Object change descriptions
--------------------------------

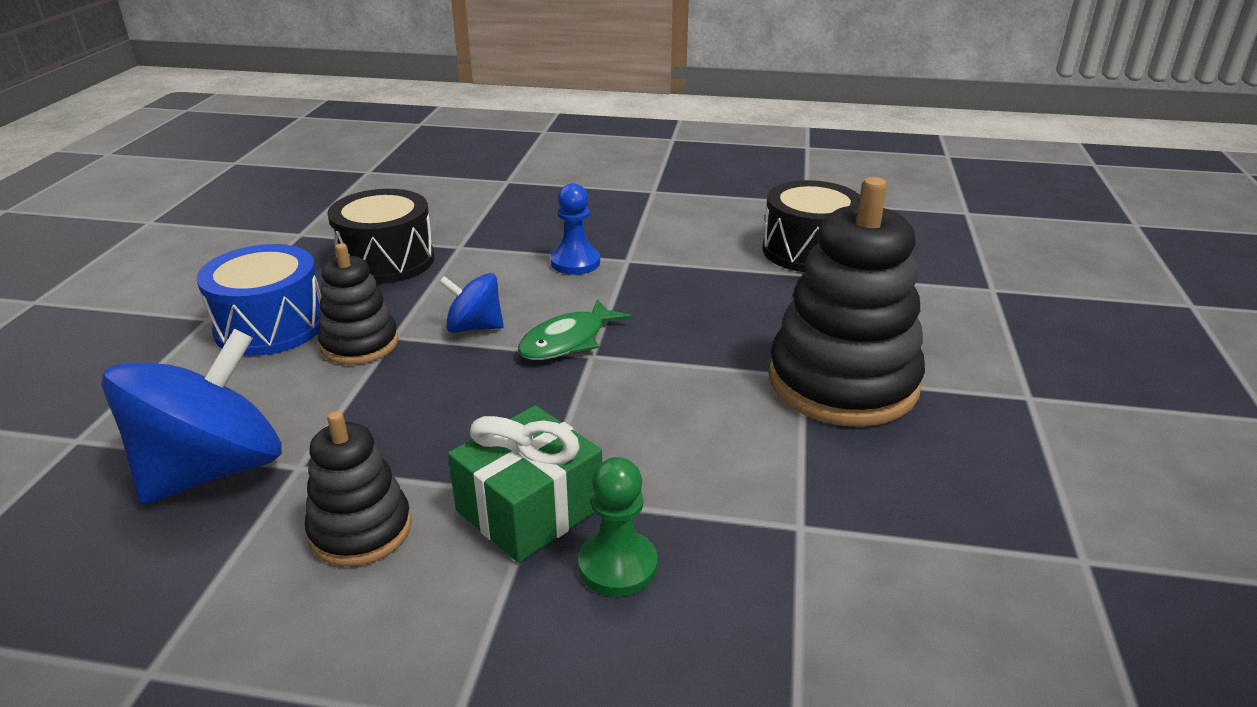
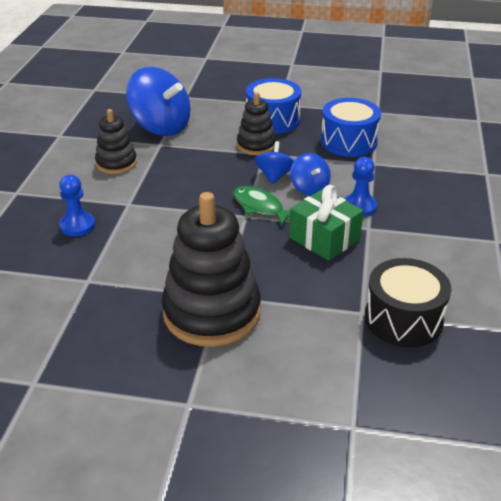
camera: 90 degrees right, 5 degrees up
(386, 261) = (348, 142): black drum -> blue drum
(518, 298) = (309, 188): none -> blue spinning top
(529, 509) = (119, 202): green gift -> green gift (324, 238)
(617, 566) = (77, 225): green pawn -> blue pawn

--------------------------------

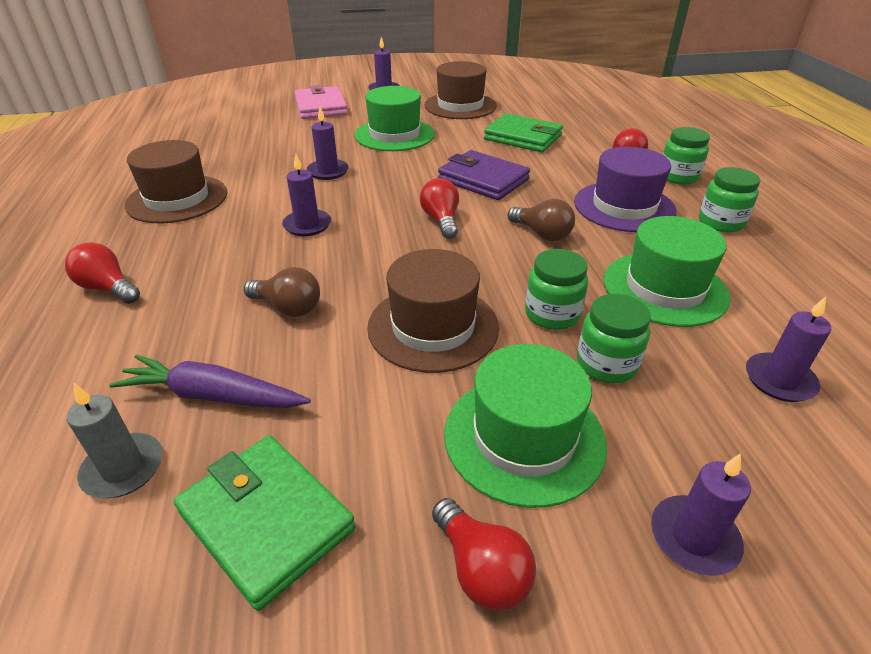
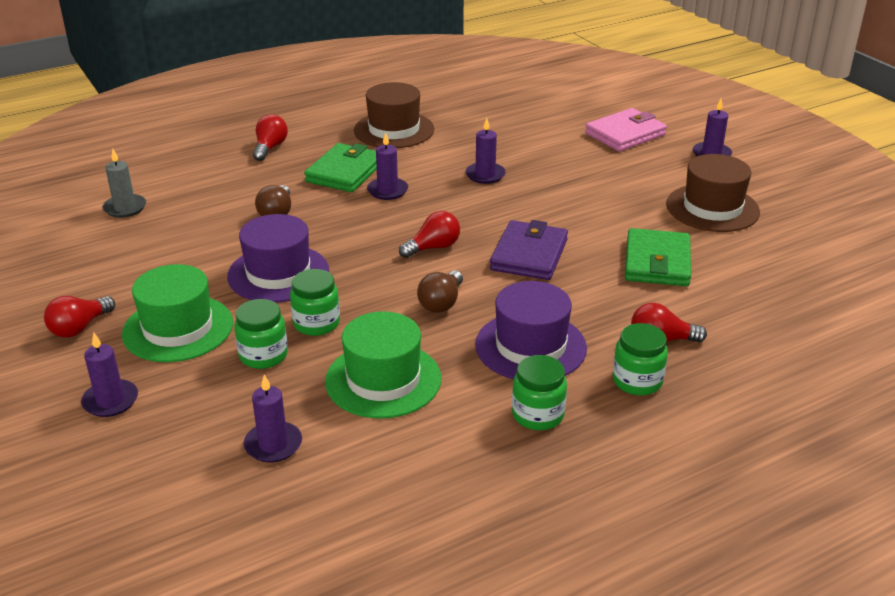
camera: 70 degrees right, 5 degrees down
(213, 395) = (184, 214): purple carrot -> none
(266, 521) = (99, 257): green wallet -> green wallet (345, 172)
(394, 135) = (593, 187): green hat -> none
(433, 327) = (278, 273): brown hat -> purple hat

--------------------------------

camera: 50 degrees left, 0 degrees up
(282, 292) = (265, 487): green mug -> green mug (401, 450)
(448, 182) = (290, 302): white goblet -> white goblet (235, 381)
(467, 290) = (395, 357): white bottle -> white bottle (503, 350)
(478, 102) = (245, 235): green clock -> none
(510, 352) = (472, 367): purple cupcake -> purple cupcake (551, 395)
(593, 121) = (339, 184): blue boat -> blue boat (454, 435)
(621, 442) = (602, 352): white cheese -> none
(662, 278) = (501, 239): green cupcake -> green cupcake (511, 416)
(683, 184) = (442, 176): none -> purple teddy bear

--------------------------------

■ INSTRUCTIONS TO FOLLOW ■
An exact copy of the lines above, from the one containing "camera: 70 degrees right, 5 degrees down" down to the one containing "(433, 327) = (278, 273): brown" and including both, is the whole answer; retype it and nothing else.

■ OUTPUT FOR THIS TASK ■
camera: 70 degrees right, 5 degrees down
(213, 395) = (184, 214): purple carrot -> none
(266, 521) = (99, 257): green wallet -> green wallet (345, 172)
(394, 135) = (593, 187): green hat -> none
(433, 327) = (278, 273): brown hat -> purple hat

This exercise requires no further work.